(Raw data)

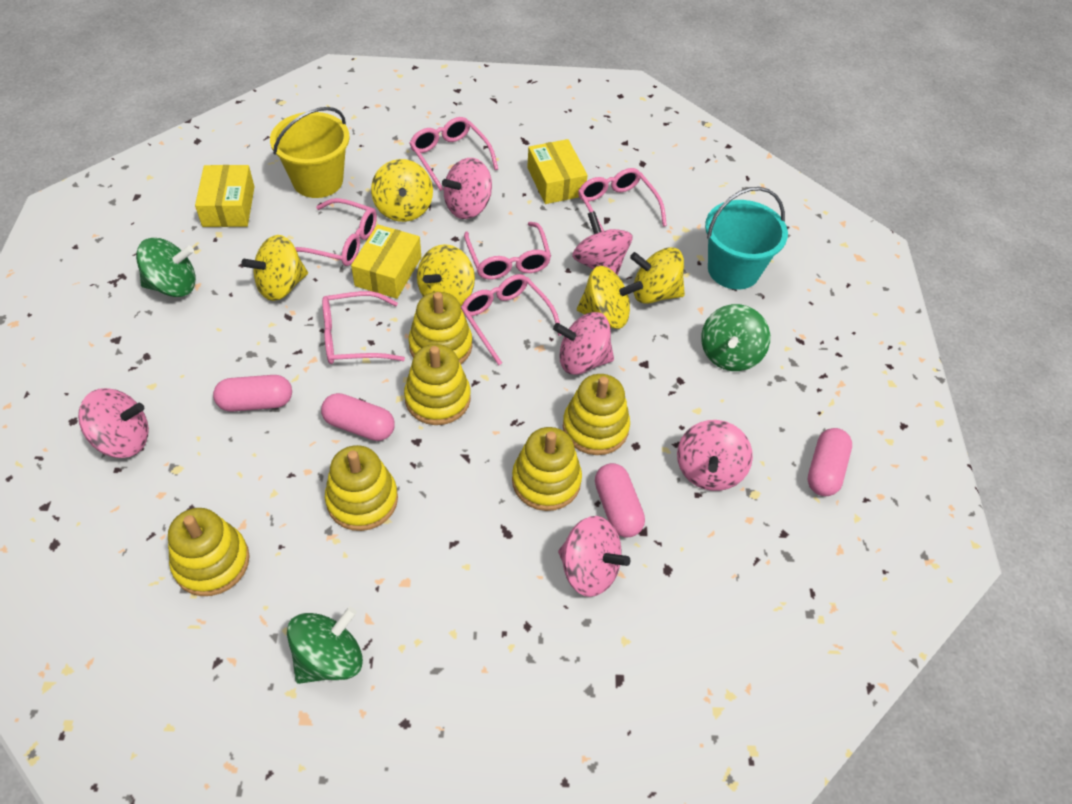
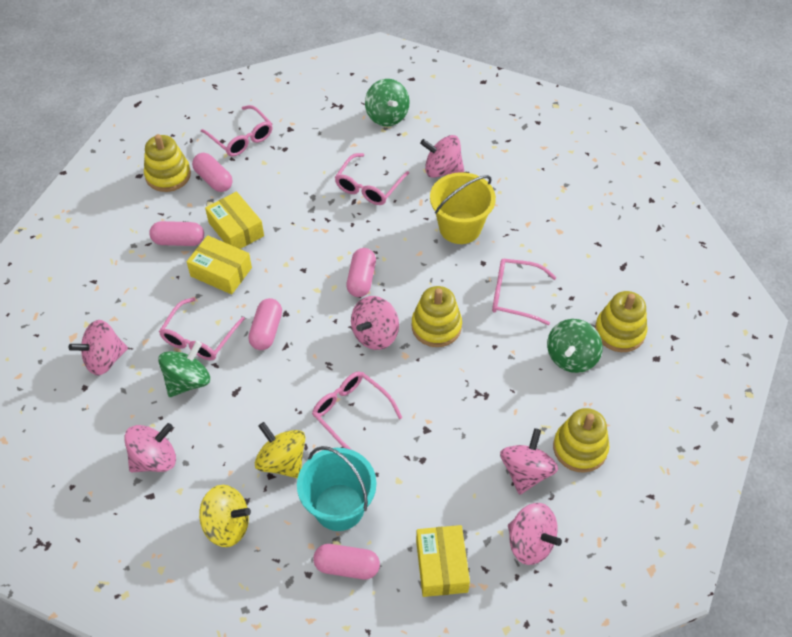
pink capsule: 4 -> 5
pink glasses: 6 -> 5
yellow spinning top: 5 -> 2
yellow stacking toy: 6 -> 4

(End Raw data)

Please reproduce the material above word for word, without its images.

pink capsule: 4 -> 5
pink glasses: 6 -> 5
yellow spinning top: 5 -> 2
yellow stacking toy: 6 -> 4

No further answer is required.